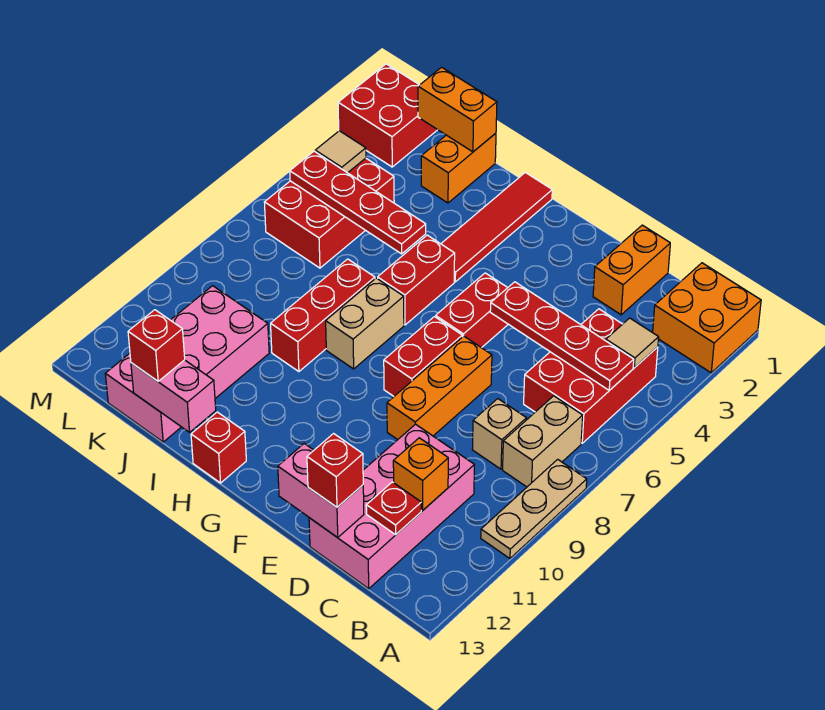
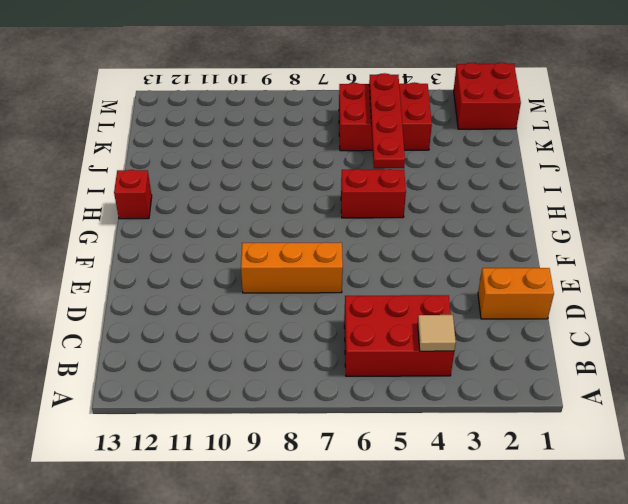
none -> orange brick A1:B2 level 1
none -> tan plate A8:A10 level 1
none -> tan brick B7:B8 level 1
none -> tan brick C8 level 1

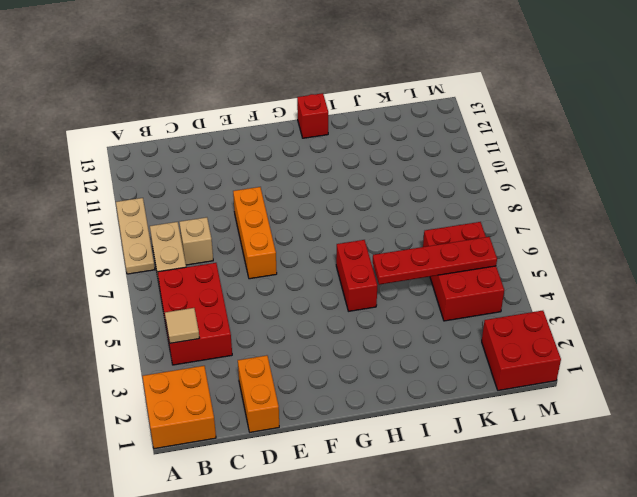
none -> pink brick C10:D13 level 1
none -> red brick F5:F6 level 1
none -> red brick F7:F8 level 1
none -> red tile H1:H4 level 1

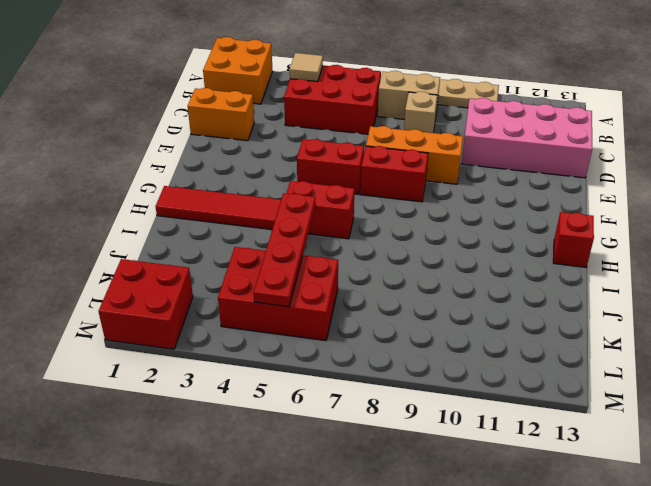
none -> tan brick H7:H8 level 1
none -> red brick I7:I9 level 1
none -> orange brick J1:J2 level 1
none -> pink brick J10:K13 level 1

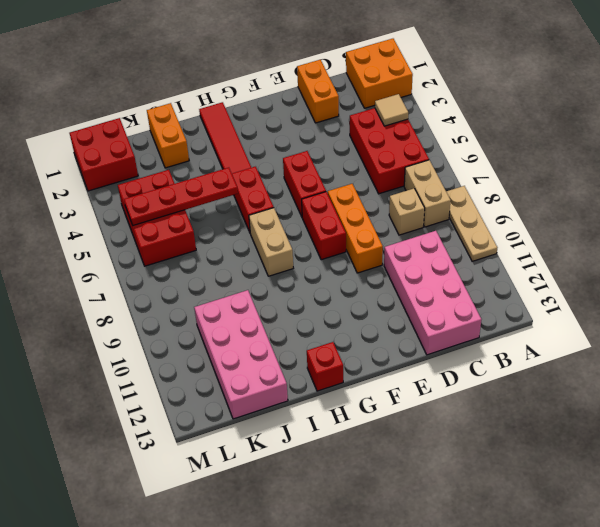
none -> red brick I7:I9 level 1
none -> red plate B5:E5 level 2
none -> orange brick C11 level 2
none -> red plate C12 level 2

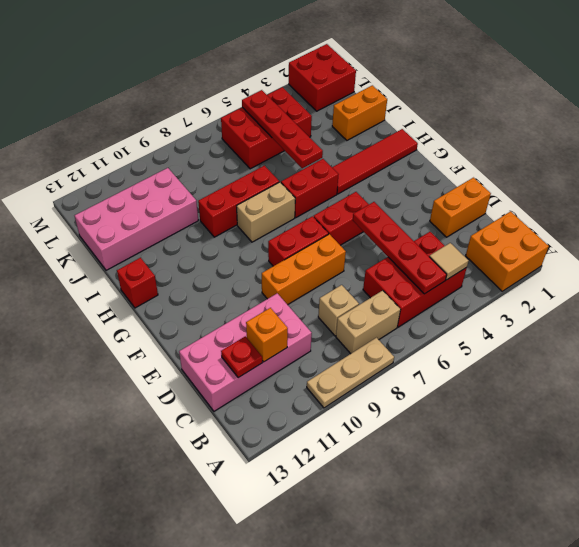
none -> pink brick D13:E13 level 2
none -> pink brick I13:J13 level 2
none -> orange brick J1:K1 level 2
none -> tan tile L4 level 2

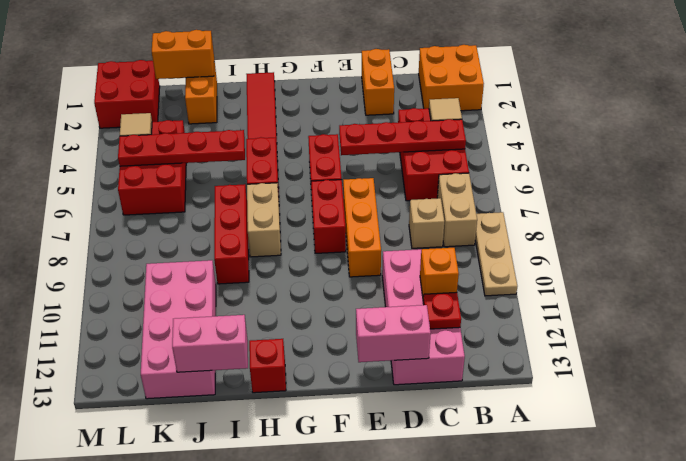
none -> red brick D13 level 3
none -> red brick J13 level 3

^^^^^^^^

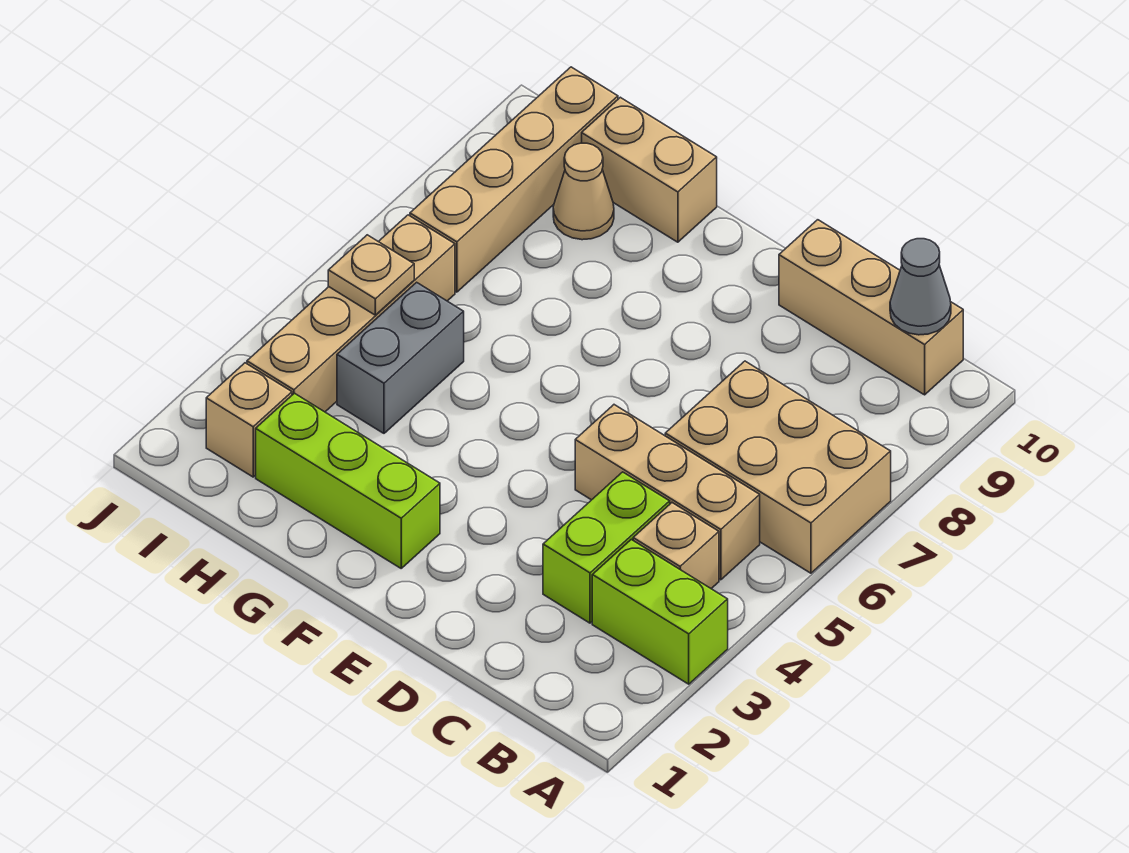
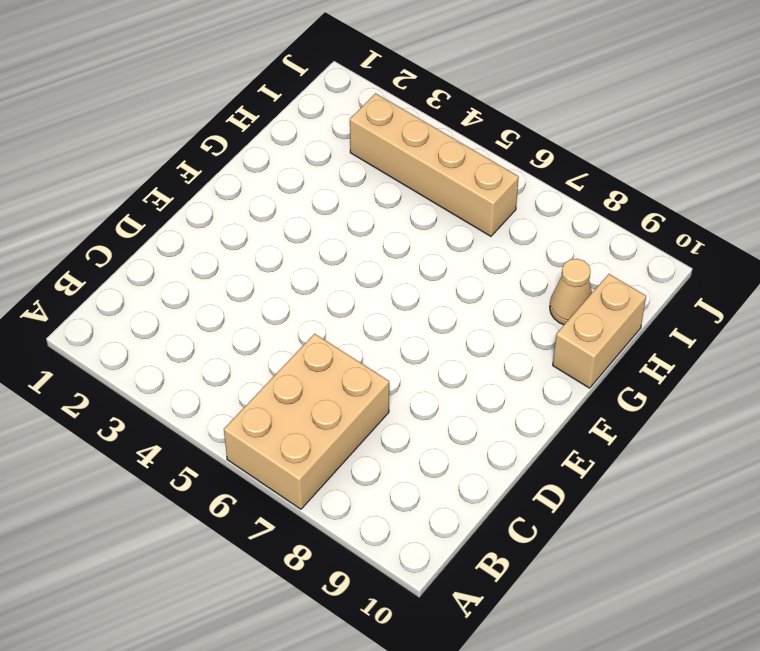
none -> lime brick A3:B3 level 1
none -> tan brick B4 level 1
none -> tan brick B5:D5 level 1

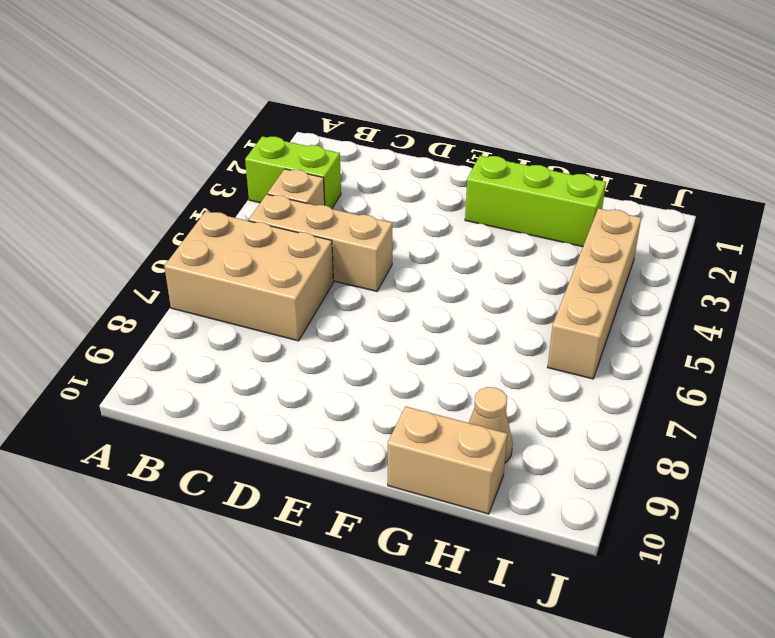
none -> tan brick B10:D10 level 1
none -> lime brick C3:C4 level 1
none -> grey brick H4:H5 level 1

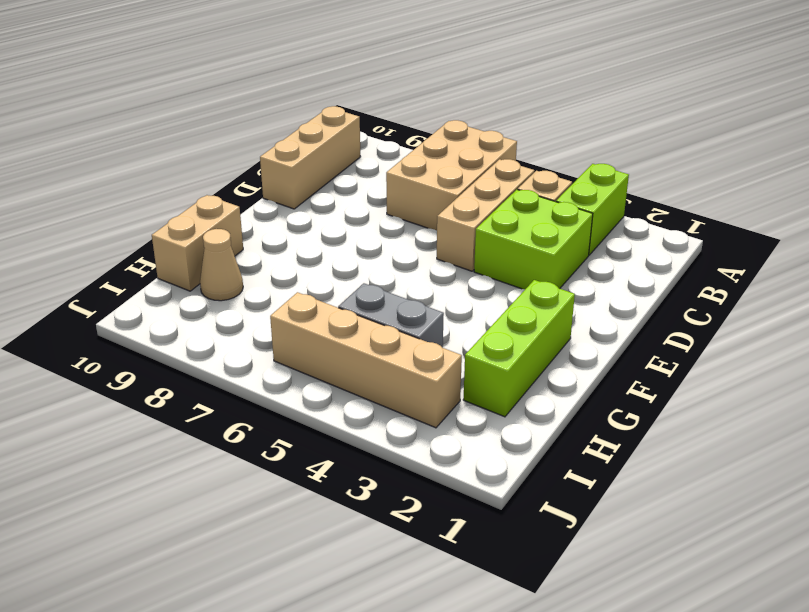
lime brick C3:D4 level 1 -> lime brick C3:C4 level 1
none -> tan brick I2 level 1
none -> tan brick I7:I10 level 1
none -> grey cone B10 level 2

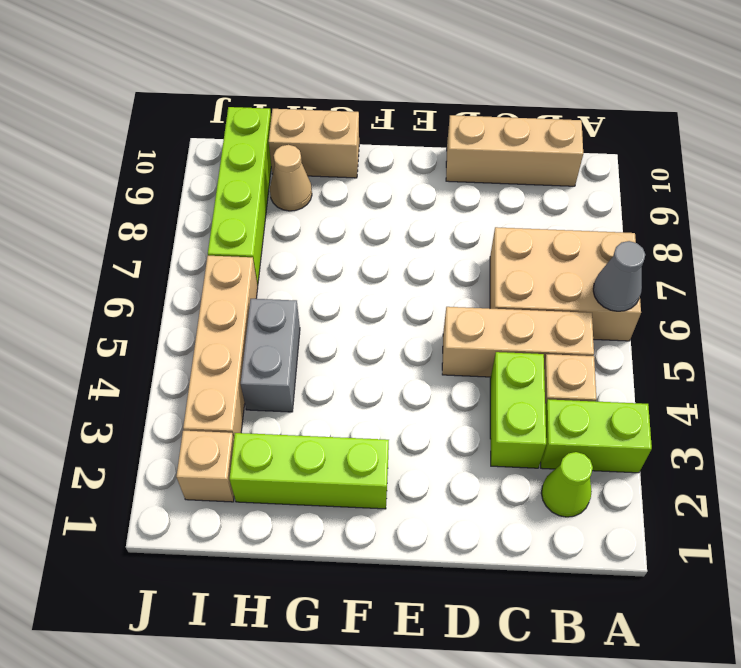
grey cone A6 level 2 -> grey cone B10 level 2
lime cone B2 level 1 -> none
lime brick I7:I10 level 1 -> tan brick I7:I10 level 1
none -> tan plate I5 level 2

^^^^^^^^

## ABOUT THIS EXERCISE
Starting at the line containing "none -> orange brick A1:B2 level 1" and stopping at the line containing "none -> red brick J13 level 3", output every line above exactly, both ends included, with pictures omitted.

## OUTPUT BELOW
none -> orange brick A1:B2 level 1
none -> tan plate A8:A10 level 1
none -> tan brick B7:B8 level 1
none -> tan brick C8 level 1

none -> pink brick C10:D13 level 1
none -> red brick F5:F6 level 1
none -> red brick F7:F8 level 1
none -> red tile H1:H4 level 1

none -> tan brick H7:H8 level 1
none -> red brick I7:I9 level 1
none -> orange brick J1:J2 level 1
none -> pink brick J10:K13 level 1

none -> red brick I7:I9 level 1
none -> red plate B5:E5 level 2
none -> orange brick C11 level 2
none -> red plate C12 level 2

none -> pink brick D13:E13 level 2
none -> pink brick I13:J13 level 2
none -> orange brick J1:K1 level 2
none -> tan tile L4 level 2

none -> red brick D13 level 3
none -> red brick J13 level 3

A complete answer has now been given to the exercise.